TO DO: Can you reproduce every line of the data below word for word, leaving the pictures out of your answer?

Data entries:

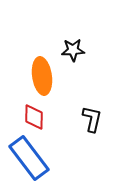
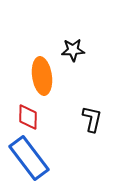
red diamond: moved 6 px left
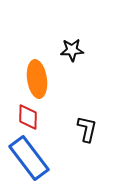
black star: moved 1 px left
orange ellipse: moved 5 px left, 3 px down
black L-shape: moved 5 px left, 10 px down
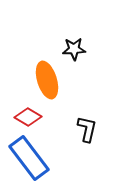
black star: moved 2 px right, 1 px up
orange ellipse: moved 10 px right, 1 px down; rotated 9 degrees counterclockwise
red diamond: rotated 60 degrees counterclockwise
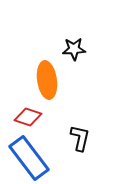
orange ellipse: rotated 9 degrees clockwise
red diamond: rotated 12 degrees counterclockwise
black L-shape: moved 7 px left, 9 px down
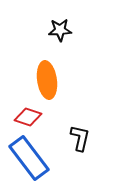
black star: moved 14 px left, 19 px up
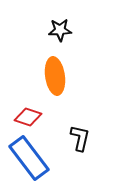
orange ellipse: moved 8 px right, 4 px up
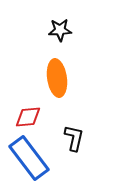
orange ellipse: moved 2 px right, 2 px down
red diamond: rotated 24 degrees counterclockwise
black L-shape: moved 6 px left
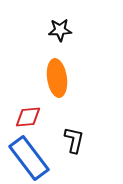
black L-shape: moved 2 px down
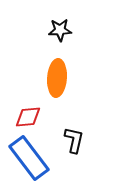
orange ellipse: rotated 12 degrees clockwise
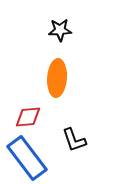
black L-shape: rotated 148 degrees clockwise
blue rectangle: moved 2 px left
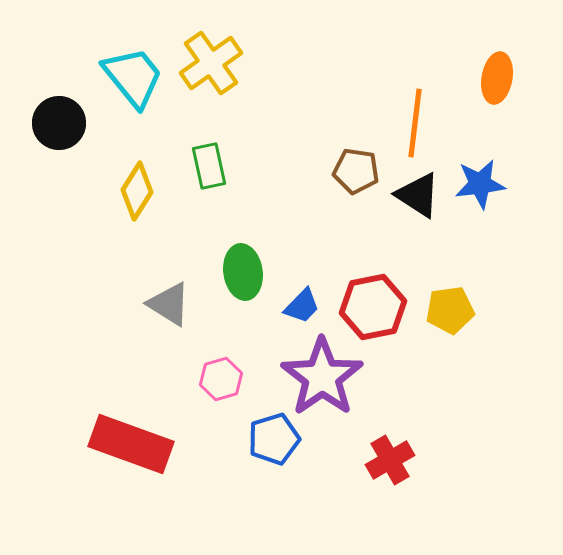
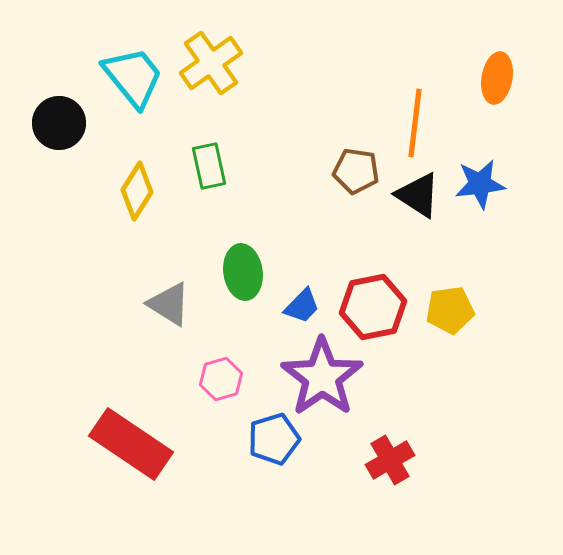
red rectangle: rotated 14 degrees clockwise
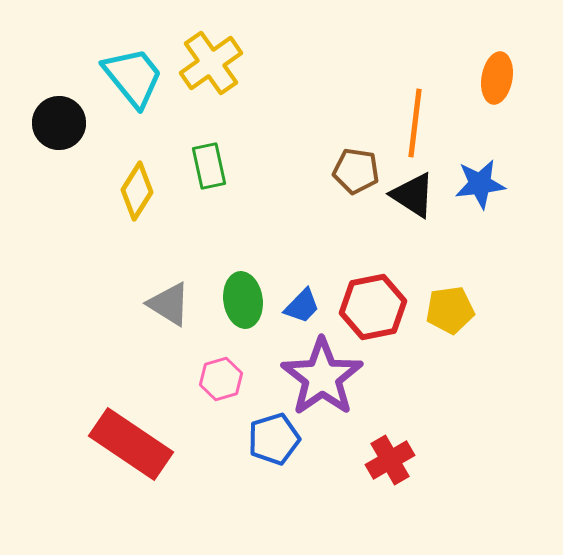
black triangle: moved 5 px left
green ellipse: moved 28 px down
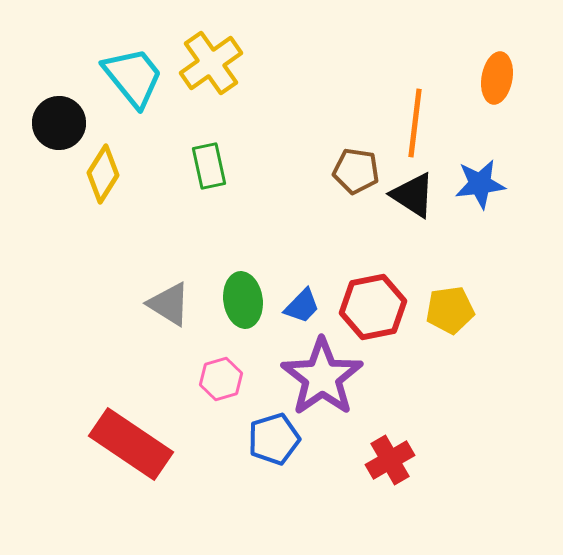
yellow diamond: moved 34 px left, 17 px up
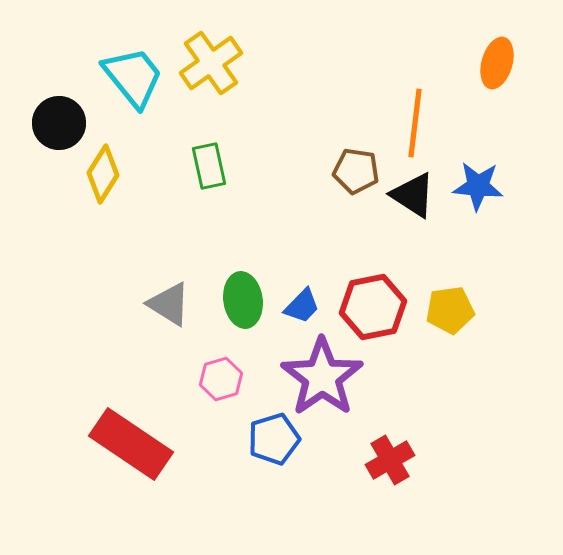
orange ellipse: moved 15 px up; rotated 6 degrees clockwise
blue star: moved 2 px left, 2 px down; rotated 12 degrees clockwise
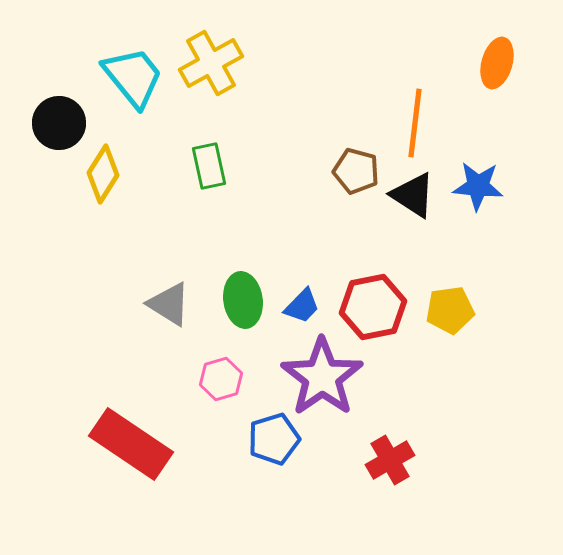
yellow cross: rotated 6 degrees clockwise
brown pentagon: rotated 6 degrees clockwise
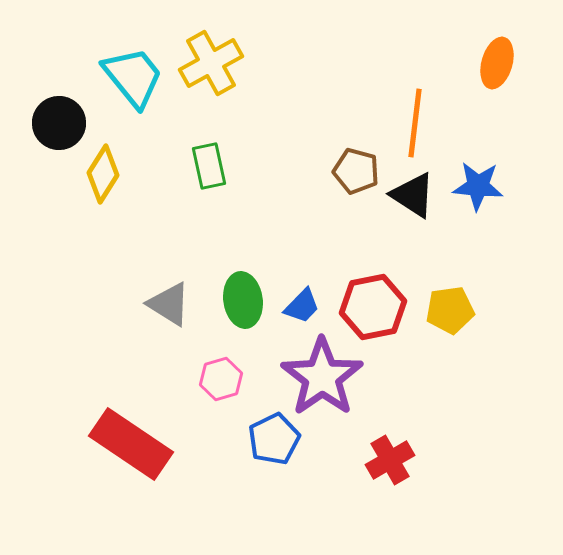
blue pentagon: rotated 9 degrees counterclockwise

CORRECT OUTPUT:
red diamond: moved 6 px left
black star: moved 1 px left
orange ellipse: moved 5 px left, 3 px down
black L-shape: moved 5 px left, 10 px down
black star: moved 2 px right, 1 px up
orange ellipse: moved 10 px right, 1 px down; rotated 9 degrees counterclockwise
red diamond: rotated 60 degrees counterclockwise
orange ellipse: rotated 9 degrees clockwise
red diamond: rotated 12 degrees counterclockwise
black L-shape: moved 7 px left, 9 px down
black star: moved 14 px left, 19 px up
orange ellipse: moved 8 px right, 4 px up
orange ellipse: moved 2 px right, 2 px down
red diamond: rotated 24 degrees counterclockwise
black L-shape: moved 6 px left
black L-shape: moved 2 px down
orange ellipse: rotated 12 degrees clockwise
black L-shape: rotated 148 degrees clockwise
blue rectangle: moved 2 px left
red rectangle: rotated 14 degrees clockwise
black triangle: moved 5 px left
green ellipse: moved 28 px down
yellow diamond: moved 34 px left, 17 px up
orange ellipse: moved 15 px up; rotated 6 degrees clockwise
blue star: moved 2 px left, 2 px down; rotated 12 degrees clockwise
yellow cross: rotated 6 degrees clockwise
brown pentagon: rotated 6 degrees clockwise
blue pentagon: rotated 9 degrees counterclockwise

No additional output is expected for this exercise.